> _TRY IT_
Look through the listing below, find every line with the string "turquoise", and copy it.

> _PROVIDED MATERIAL_
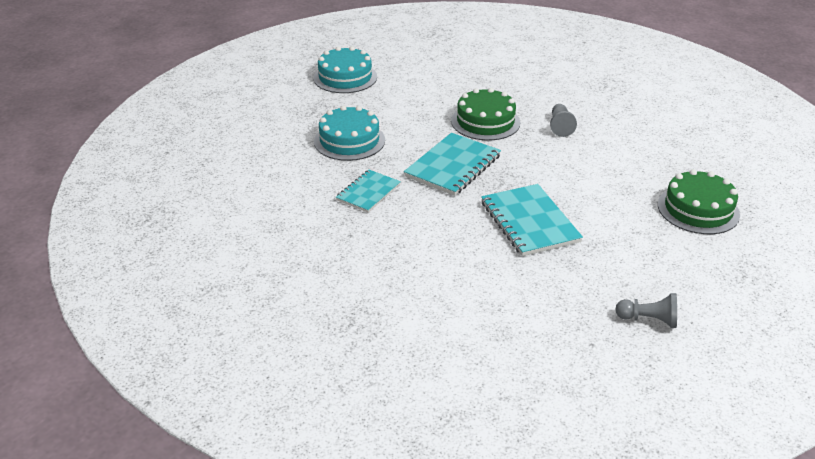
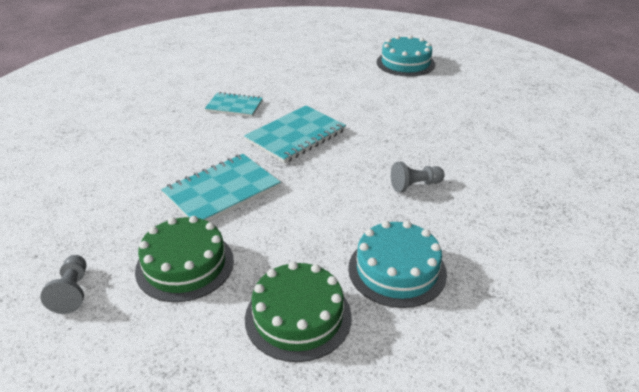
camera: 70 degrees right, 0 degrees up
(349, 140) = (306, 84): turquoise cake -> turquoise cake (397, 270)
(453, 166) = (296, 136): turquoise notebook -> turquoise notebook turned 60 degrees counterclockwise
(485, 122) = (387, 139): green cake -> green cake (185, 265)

> _TASK SOLUTION_
(349, 140) = (306, 84): turquoise cake -> turquoise cake (397, 270)
(453, 166) = (296, 136): turquoise notebook -> turquoise notebook turned 60 degrees counterclockwise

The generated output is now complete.